**Directions for this task**:
Select from the records below every line that has the word "vert" in it.

Spatial reasoning data
Content starts

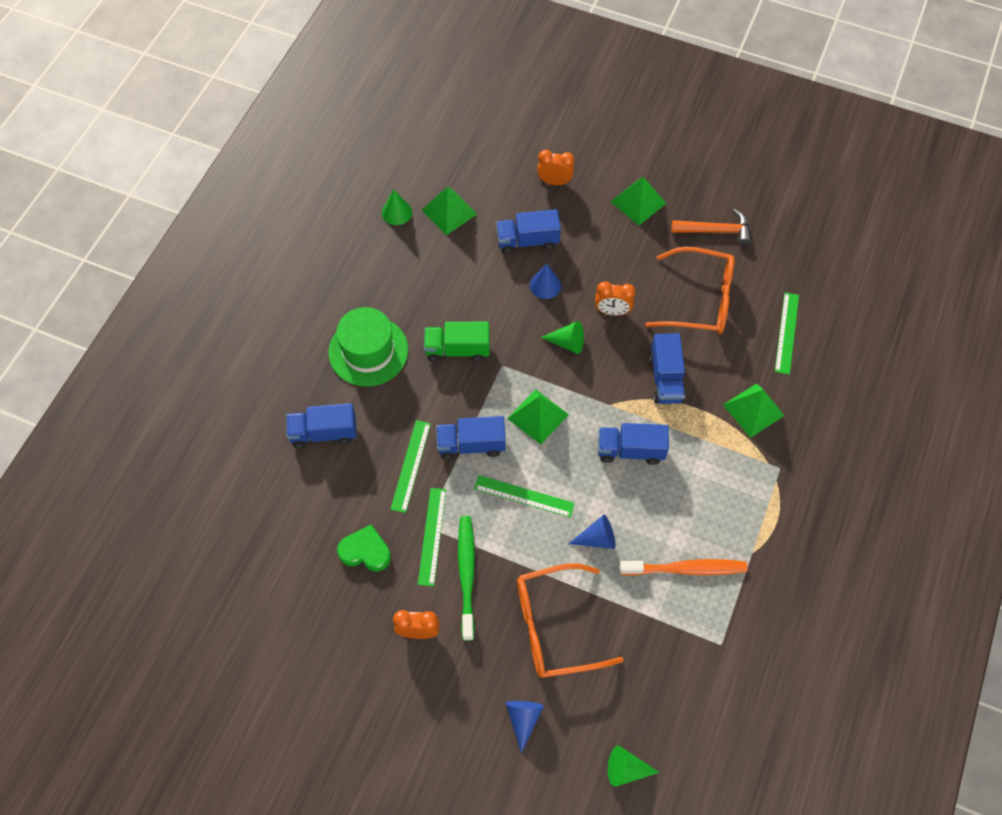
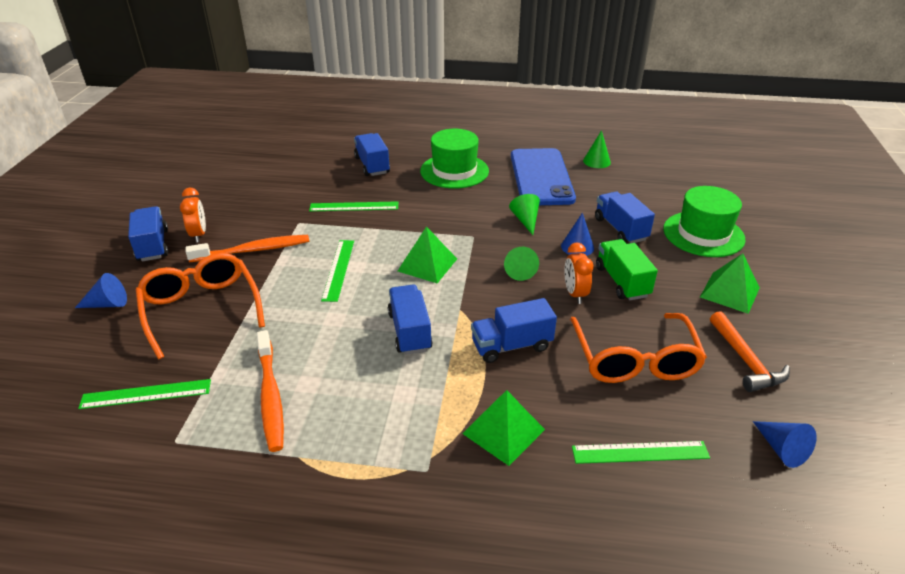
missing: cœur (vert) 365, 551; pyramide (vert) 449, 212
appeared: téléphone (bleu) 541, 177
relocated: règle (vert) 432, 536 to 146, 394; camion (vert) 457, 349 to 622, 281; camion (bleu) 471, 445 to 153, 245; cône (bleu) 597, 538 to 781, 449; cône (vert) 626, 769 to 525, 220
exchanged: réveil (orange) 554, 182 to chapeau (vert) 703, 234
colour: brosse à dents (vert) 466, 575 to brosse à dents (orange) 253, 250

Content ends

**Solution to this exercise**:
missing: cœur (vert) 365, 551; pyramide (vert) 449, 212
relocated: règle (vert) 432, 536 to 146, 394; camion (vert) 457, 349 to 622, 281; camion (bleu) 471, 445 to 153, 245; cône (bleu) 597, 538 to 781, 449; cône (vert) 626, 769 to 525, 220
exchanged: réveil (orange) 554, 182 to chapeau (vert) 703, 234
colour: brosse à dents (vert) 466, 575 to brosse à dents (orange) 253, 250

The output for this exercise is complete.